+++ RAW DATA +++
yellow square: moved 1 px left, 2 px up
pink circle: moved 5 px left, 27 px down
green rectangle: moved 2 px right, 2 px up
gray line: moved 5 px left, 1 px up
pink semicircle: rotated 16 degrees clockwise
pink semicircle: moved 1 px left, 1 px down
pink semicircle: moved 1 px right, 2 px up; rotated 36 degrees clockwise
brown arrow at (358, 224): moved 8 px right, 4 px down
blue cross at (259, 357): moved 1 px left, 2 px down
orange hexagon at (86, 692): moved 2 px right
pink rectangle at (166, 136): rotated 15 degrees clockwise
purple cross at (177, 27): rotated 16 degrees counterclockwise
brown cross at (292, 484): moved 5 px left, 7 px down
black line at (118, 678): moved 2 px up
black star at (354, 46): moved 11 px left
+++
+++ RAW DATA +++
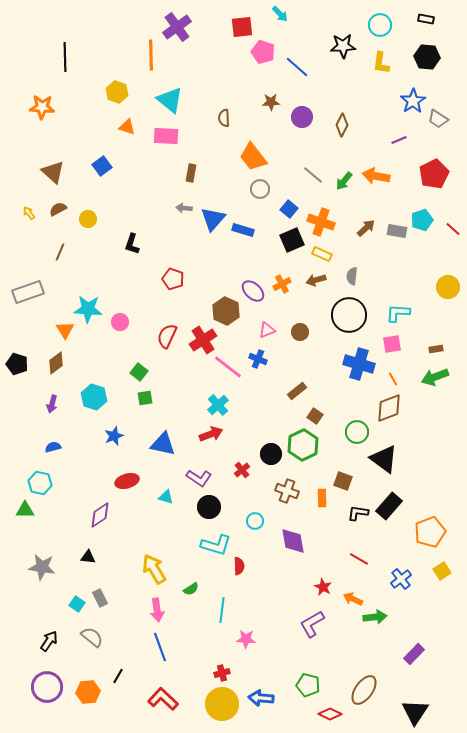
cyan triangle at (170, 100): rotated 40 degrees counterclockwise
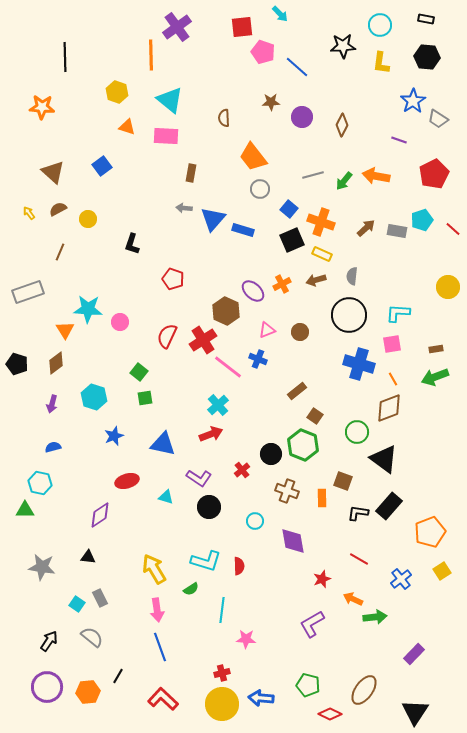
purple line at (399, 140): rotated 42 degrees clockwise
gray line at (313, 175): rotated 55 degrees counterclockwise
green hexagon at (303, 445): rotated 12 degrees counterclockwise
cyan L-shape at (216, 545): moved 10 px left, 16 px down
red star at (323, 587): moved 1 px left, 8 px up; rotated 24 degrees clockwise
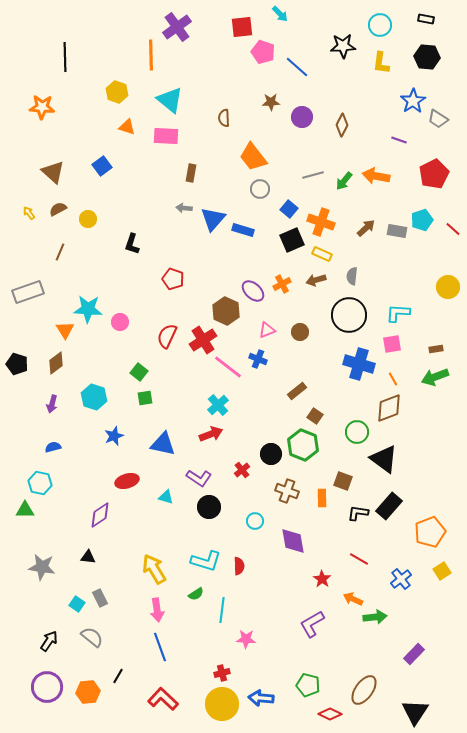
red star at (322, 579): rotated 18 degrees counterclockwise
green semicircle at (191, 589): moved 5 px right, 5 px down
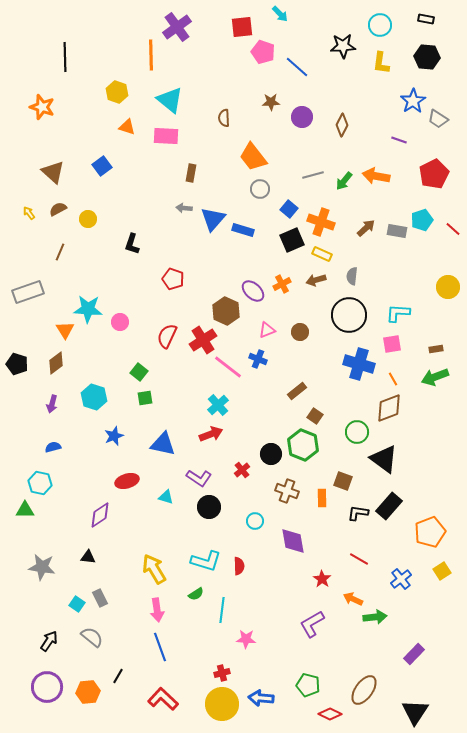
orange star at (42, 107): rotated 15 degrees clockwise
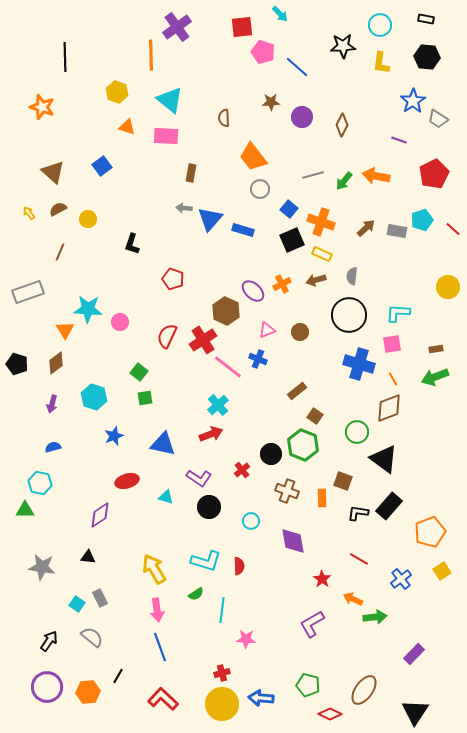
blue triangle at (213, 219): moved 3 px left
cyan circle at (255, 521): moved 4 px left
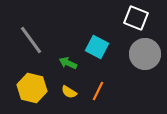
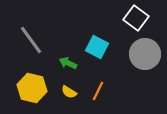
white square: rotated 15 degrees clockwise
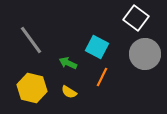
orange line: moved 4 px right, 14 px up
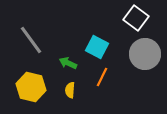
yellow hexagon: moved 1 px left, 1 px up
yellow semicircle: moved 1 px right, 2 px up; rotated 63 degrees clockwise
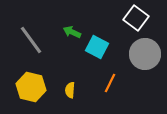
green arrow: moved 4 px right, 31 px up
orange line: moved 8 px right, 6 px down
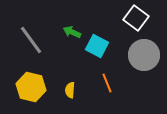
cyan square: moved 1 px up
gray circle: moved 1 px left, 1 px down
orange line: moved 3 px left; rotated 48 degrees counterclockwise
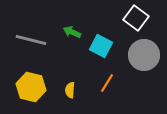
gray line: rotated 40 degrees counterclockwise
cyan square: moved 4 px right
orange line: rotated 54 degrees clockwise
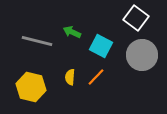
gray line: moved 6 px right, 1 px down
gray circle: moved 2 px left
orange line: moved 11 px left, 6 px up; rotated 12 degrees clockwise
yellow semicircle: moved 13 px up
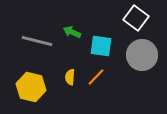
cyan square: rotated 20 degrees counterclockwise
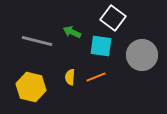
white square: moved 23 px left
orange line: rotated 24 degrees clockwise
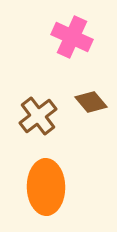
+++
» TASK DESCRIPTION
Please write out again the rows from the line with "yellow hexagon: moved 1 px left, 1 px up" up to and including the line with "orange line: rotated 24 degrees clockwise". Leave the pictures out of your answer.

» WORKED SOLUTION
yellow hexagon: moved 1 px left, 1 px up
yellow semicircle: moved 1 px right, 2 px up; rotated 63 degrees clockwise
green arrow: moved 4 px right, 31 px up
orange line: moved 8 px right, 6 px down
cyan square: moved 1 px up
gray circle: moved 1 px left, 1 px down
orange line: moved 3 px left; rotated 48 degrees counterclockwise
gray line: rotated 40 degrees counterclockwise
cyan square: moved 4 px right
orange line: rotated 54 degrees clockwise
gray line: moved 6 px right, 1 px down
gray circle: moved 2 px left
orange line: moved 11 px left, 6 px up; rotated 12 degrees clockwise
yellow semicircle: moved 13 px up
cyan square: rotated 20 degrees counterclockwise
white square: moved 23 px left
orange line: rotated 24 degrees clockwise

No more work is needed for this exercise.